§ **WORK TO COMPLETE**
Arrange the lines as a numbered list, omitting any blank lines, starting at the first line and ending at the line that contains "Cary Tennis Classic, US [400, 332]", with both ends included.
----------
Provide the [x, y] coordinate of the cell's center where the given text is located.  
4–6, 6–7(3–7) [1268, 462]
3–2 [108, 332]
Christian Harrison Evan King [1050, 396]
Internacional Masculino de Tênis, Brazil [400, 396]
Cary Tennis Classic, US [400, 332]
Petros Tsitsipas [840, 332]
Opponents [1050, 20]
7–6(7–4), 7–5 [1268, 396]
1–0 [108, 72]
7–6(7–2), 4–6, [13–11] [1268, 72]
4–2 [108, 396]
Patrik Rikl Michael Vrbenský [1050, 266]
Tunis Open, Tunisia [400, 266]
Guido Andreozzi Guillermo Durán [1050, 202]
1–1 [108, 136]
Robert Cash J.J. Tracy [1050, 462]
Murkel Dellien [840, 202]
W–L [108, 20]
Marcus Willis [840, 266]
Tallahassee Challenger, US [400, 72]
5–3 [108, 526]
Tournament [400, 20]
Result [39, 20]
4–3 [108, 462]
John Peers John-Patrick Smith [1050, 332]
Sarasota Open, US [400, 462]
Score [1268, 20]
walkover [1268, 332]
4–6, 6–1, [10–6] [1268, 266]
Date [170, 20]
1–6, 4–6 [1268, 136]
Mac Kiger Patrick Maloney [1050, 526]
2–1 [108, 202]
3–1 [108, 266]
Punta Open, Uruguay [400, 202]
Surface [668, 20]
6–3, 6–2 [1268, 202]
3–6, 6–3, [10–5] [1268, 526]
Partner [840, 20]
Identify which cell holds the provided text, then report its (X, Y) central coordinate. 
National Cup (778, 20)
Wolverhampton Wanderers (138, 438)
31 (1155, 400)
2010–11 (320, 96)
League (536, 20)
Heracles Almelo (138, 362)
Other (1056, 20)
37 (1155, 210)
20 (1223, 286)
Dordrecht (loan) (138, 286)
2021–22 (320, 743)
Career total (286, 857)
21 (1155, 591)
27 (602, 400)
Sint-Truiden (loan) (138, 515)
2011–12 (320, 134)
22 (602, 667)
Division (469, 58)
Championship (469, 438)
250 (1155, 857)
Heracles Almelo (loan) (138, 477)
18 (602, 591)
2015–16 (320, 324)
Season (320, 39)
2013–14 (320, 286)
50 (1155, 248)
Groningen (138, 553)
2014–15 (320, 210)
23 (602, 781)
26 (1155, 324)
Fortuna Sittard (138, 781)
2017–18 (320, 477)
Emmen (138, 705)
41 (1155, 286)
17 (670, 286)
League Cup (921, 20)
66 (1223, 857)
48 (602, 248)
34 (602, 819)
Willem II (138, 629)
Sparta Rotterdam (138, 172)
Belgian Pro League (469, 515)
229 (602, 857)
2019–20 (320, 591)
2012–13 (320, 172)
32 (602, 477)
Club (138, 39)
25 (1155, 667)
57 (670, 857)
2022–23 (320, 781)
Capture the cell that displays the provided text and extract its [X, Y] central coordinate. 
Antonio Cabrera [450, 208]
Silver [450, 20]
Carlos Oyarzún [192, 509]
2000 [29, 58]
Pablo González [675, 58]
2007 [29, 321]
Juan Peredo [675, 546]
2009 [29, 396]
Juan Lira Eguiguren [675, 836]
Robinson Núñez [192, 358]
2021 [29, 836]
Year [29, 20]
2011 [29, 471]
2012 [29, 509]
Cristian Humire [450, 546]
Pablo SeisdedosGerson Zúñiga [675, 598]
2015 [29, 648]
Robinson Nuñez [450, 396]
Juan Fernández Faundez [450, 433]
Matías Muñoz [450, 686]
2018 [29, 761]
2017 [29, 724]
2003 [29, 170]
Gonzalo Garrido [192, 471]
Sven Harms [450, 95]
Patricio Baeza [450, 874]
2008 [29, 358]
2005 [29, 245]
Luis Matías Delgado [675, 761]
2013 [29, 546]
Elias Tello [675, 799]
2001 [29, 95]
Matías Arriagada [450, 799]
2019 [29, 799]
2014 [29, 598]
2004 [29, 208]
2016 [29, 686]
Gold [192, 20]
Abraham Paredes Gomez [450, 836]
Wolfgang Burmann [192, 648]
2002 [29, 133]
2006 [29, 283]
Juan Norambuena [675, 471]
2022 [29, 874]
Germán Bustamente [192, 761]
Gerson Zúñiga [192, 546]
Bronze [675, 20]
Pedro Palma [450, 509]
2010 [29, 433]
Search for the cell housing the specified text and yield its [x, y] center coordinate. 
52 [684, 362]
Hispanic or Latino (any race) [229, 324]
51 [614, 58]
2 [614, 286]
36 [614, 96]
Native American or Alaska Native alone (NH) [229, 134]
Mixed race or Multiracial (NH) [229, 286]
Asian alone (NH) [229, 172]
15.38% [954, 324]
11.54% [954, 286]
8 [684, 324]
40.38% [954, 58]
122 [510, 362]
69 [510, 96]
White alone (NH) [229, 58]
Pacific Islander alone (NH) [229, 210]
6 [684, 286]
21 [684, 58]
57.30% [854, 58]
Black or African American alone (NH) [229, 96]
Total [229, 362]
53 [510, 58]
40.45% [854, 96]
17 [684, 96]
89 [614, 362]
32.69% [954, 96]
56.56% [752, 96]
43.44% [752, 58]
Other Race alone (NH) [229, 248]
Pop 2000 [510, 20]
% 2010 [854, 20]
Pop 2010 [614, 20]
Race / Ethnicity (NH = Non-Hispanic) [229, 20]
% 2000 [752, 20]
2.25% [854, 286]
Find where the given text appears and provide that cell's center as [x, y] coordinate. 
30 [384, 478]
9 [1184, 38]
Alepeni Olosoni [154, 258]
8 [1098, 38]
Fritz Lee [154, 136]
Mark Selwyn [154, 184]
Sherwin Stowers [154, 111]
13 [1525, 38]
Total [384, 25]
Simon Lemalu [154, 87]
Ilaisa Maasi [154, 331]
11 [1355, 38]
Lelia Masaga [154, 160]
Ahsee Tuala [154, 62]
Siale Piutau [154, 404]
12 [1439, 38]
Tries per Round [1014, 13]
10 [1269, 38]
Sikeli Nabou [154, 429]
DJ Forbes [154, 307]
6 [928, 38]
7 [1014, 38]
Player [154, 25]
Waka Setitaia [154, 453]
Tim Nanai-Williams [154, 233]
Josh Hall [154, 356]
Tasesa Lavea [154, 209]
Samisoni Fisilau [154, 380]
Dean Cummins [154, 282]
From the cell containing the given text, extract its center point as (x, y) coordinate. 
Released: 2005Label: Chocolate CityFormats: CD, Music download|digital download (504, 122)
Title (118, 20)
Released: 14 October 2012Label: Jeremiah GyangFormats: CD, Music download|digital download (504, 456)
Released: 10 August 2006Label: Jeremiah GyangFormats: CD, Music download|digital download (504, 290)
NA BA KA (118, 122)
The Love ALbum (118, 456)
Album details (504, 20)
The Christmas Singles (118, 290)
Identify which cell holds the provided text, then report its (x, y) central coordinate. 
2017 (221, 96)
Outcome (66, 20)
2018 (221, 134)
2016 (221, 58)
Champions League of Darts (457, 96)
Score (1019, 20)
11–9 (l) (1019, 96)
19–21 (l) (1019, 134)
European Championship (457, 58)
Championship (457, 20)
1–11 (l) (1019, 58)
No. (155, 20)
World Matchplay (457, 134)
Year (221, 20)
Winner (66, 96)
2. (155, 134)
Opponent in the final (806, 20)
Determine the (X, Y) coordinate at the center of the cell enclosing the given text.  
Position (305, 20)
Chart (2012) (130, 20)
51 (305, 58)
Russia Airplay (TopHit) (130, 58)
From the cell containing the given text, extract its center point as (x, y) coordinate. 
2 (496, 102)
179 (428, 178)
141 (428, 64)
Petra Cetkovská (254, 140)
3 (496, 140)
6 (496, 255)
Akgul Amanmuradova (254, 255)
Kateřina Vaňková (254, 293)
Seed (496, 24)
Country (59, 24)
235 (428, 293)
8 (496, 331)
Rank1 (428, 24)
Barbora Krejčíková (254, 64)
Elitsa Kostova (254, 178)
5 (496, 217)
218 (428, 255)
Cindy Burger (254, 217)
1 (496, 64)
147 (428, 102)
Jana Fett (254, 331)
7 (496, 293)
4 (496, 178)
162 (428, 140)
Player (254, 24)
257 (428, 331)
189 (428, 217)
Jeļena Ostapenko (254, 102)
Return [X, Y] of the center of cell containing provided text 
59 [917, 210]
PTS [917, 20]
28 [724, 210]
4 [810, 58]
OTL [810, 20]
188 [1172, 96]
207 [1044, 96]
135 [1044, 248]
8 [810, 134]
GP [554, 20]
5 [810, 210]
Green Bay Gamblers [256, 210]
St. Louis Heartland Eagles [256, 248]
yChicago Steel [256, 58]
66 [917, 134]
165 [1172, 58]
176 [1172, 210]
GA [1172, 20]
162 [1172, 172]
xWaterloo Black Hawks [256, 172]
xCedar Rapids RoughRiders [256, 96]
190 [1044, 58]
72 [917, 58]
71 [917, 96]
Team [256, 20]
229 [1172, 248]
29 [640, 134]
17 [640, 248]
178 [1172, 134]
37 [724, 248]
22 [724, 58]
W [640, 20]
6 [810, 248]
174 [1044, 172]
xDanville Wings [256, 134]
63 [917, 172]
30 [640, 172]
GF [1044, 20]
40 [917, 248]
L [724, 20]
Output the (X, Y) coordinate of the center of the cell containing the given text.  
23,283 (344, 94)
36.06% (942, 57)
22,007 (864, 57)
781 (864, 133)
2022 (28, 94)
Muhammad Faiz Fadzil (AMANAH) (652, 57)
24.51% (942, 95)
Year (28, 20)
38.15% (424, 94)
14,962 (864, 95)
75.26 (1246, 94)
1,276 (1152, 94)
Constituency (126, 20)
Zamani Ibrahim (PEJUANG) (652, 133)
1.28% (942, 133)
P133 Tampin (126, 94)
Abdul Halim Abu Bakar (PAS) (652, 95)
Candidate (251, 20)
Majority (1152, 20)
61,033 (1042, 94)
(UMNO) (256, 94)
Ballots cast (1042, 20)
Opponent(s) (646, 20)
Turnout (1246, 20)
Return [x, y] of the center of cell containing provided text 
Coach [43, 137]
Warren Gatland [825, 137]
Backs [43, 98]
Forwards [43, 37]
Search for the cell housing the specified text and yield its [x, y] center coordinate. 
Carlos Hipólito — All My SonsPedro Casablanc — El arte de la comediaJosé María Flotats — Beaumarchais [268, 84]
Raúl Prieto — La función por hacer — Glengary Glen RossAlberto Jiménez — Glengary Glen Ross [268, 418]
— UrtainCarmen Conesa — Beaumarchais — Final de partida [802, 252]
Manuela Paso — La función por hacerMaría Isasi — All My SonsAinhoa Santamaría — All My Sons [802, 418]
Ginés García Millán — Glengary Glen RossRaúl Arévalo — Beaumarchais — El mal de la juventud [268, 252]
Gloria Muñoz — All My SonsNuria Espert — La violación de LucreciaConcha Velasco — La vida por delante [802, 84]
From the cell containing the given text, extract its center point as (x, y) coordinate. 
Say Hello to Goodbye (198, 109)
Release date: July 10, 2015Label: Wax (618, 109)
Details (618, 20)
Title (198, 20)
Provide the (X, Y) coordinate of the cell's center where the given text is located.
----------
§ **OUTPUT BELOW**
1. Provide the [x, y] coordinate of the cell's center where the given text is located.  
2. 4–6, 6–7(3–7) [1268, 462]
3. 3–2 [108, 332]
4. Christian Harrison Evan King [1050, 396]
5. Internacional Masculino de Tênis, Brazil [400, 396]
6. Cary Tennis Classic, US [400, 332]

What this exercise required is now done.